**Exercise aim**
If a line below contains the string "teddy", copy it out.

Scene edit records:
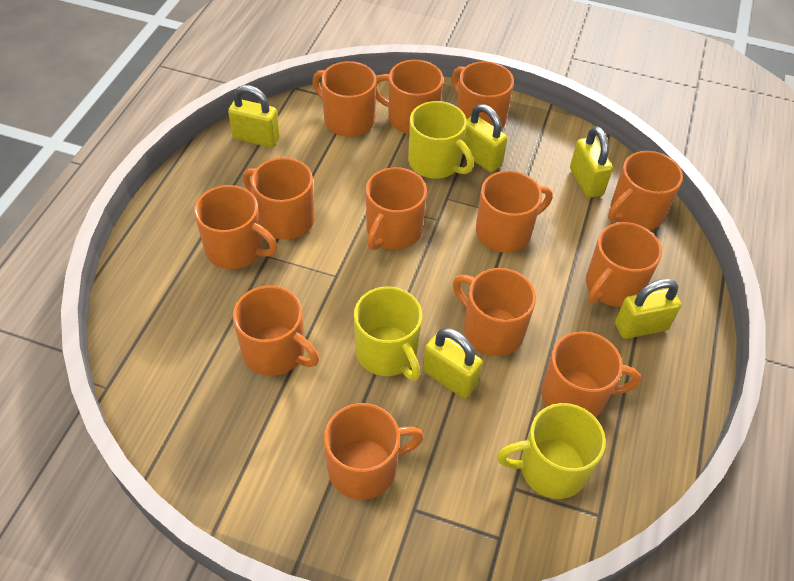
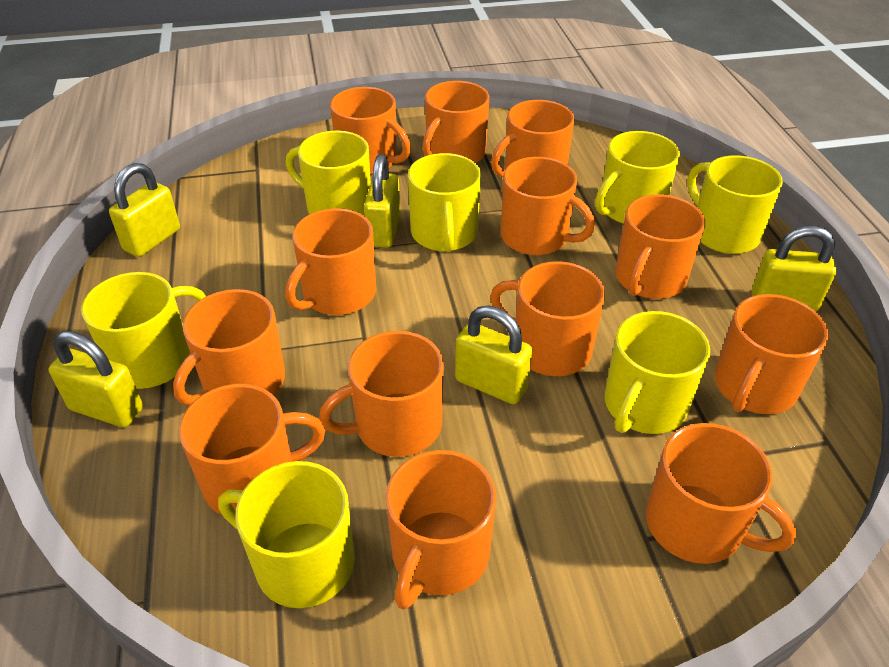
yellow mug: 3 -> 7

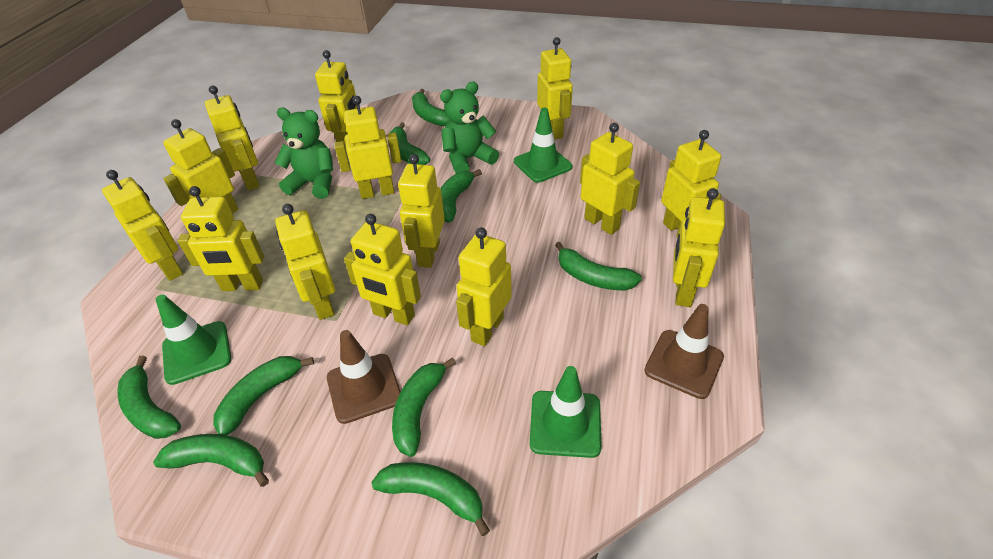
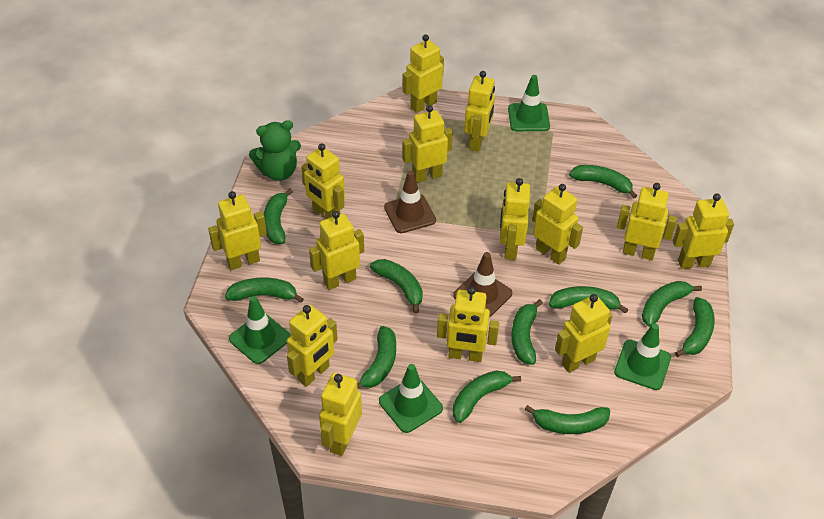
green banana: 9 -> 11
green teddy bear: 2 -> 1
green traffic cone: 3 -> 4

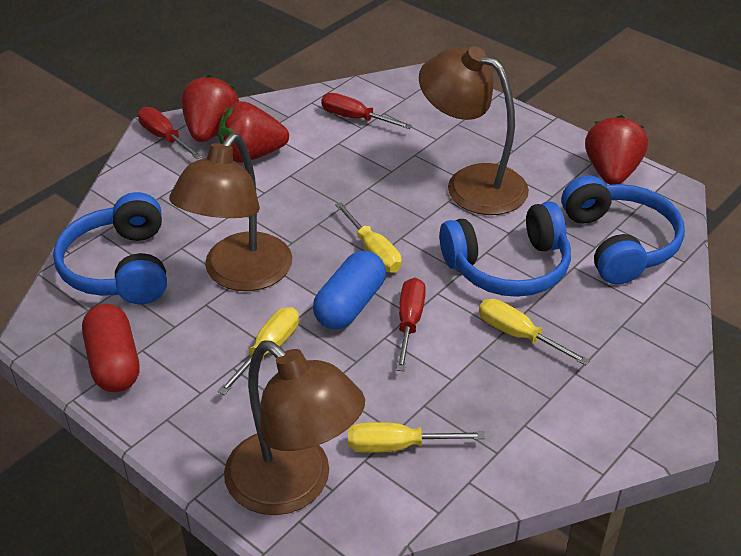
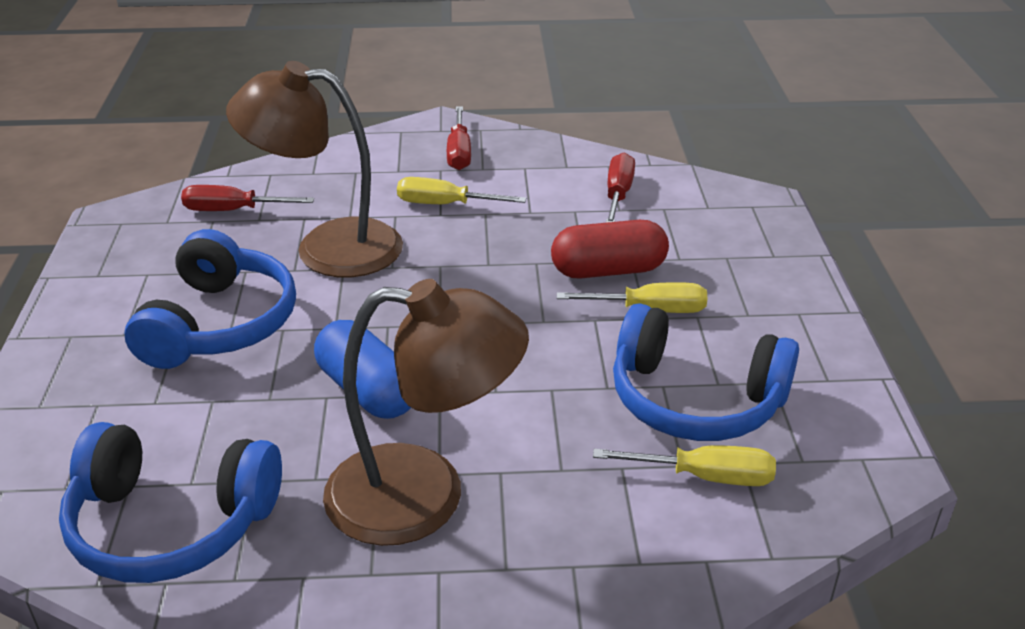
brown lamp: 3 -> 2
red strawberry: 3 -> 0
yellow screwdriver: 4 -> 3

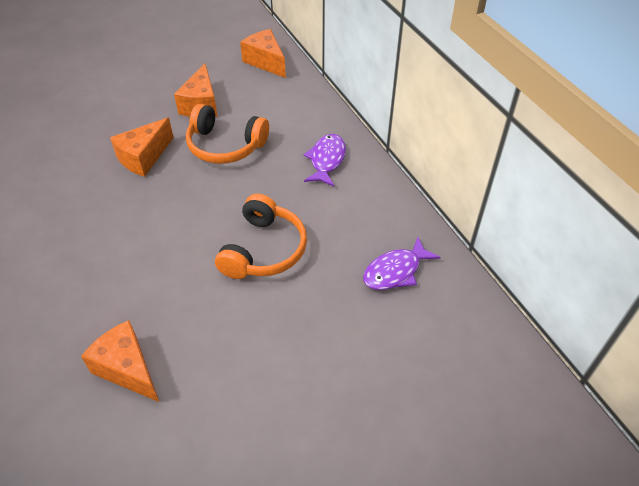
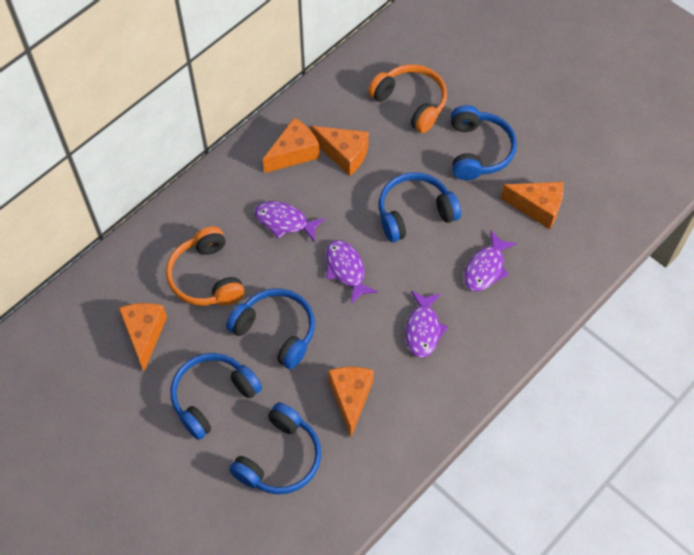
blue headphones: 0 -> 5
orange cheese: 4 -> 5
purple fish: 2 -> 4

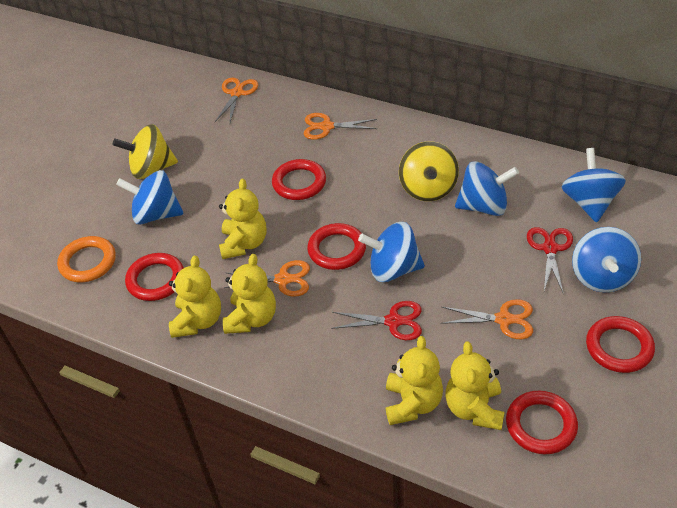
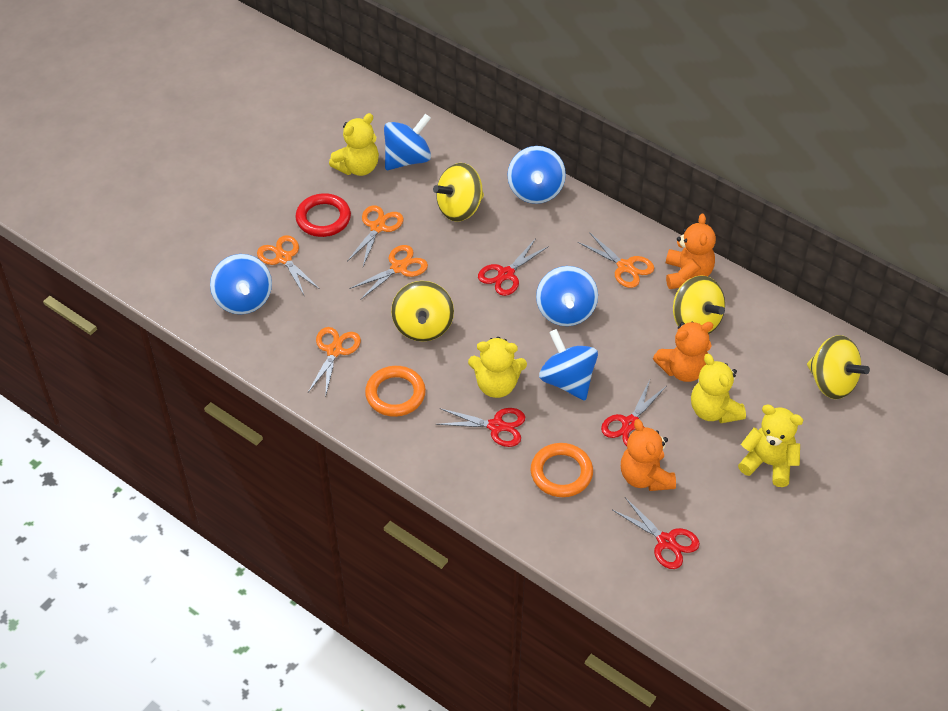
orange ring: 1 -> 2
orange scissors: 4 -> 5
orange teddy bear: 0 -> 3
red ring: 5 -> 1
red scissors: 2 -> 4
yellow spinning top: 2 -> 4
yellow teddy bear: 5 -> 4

**Result**
green teddy bear: 2 -> 1
orange teddy bear: 0 -> 3
yellow teddy bear: 5 -> 4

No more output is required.